- Try it -
Please restate the entries below word for word, leaving out any pictures.
** Source material follows **
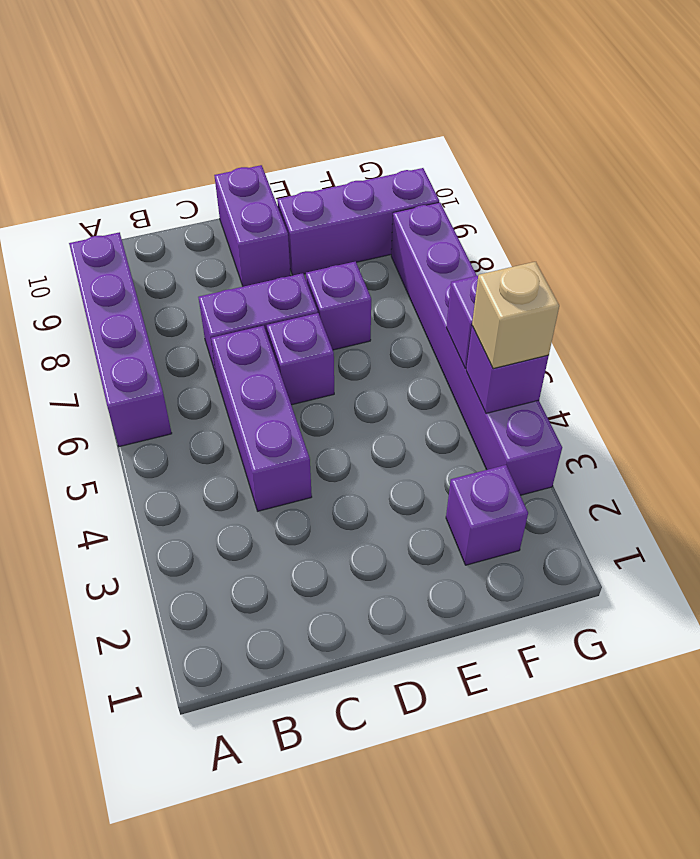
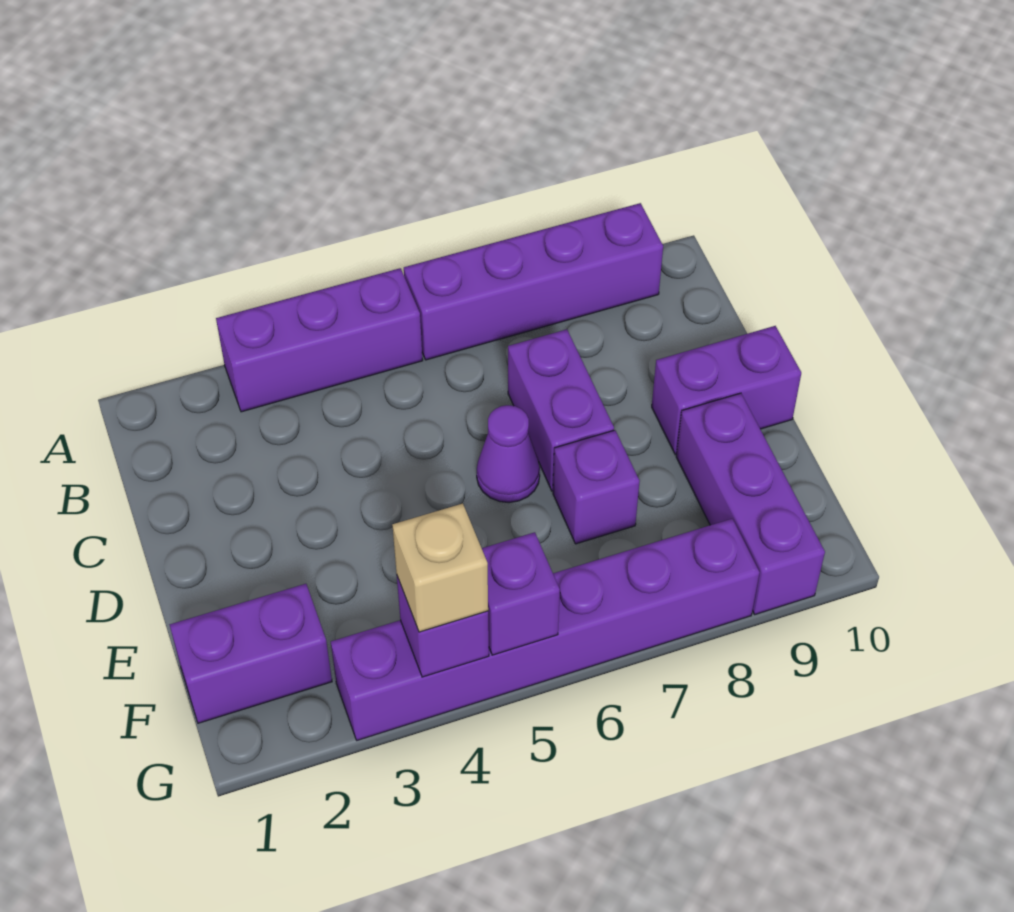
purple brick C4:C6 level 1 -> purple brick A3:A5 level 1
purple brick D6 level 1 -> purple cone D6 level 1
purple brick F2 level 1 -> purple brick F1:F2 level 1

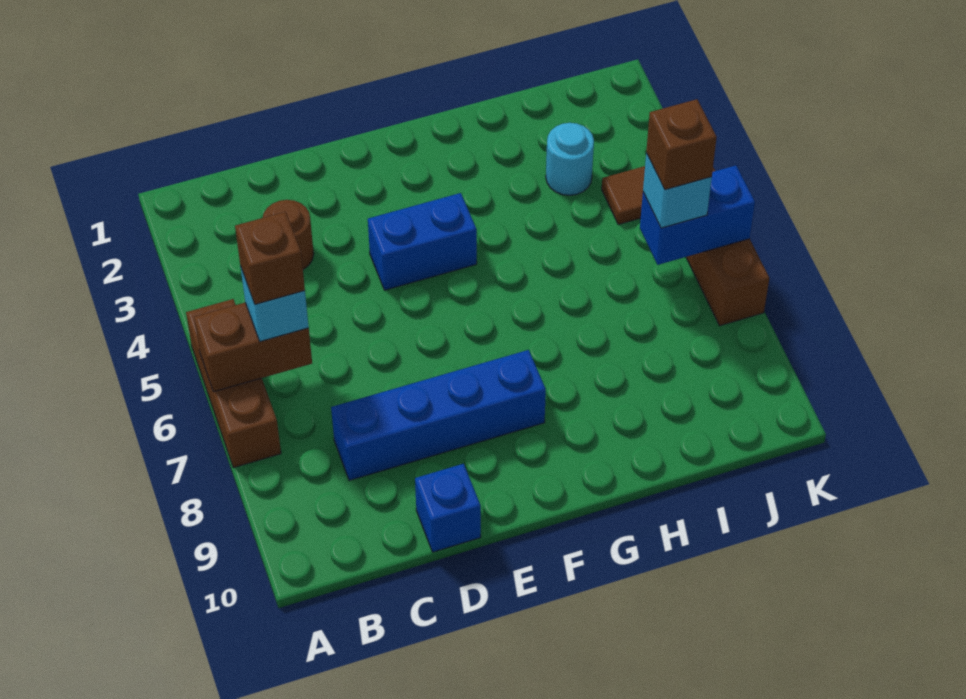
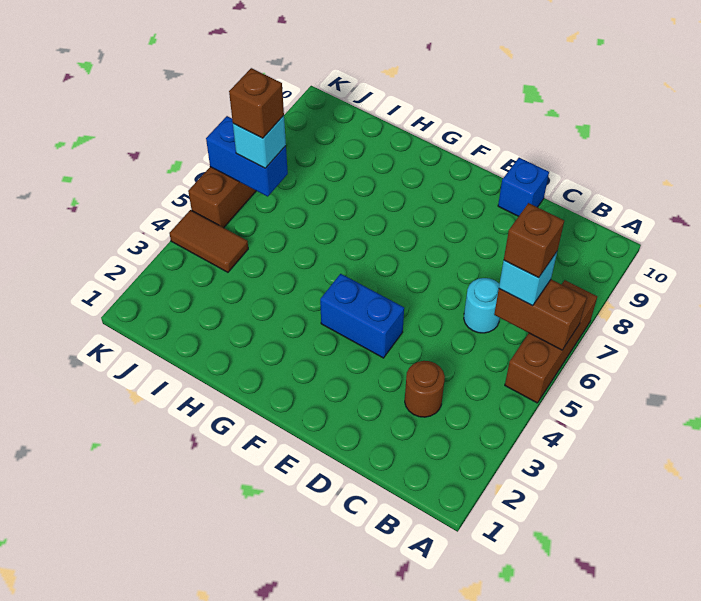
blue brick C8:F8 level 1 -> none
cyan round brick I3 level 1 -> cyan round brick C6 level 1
** End of Source material **
- Result of this exercise -
purple brick C4:C6 level 1 -> purple brick A3:A5 level 1
purple brick D6 level 1 -> purple cone D6 level 1
purple brick F2 level 1 -> purple brick F1:F2 level 1

blue brick C8:F8 level 1 -> none
cyan round brick I3 level 1 -> cyan round brick C6 level 1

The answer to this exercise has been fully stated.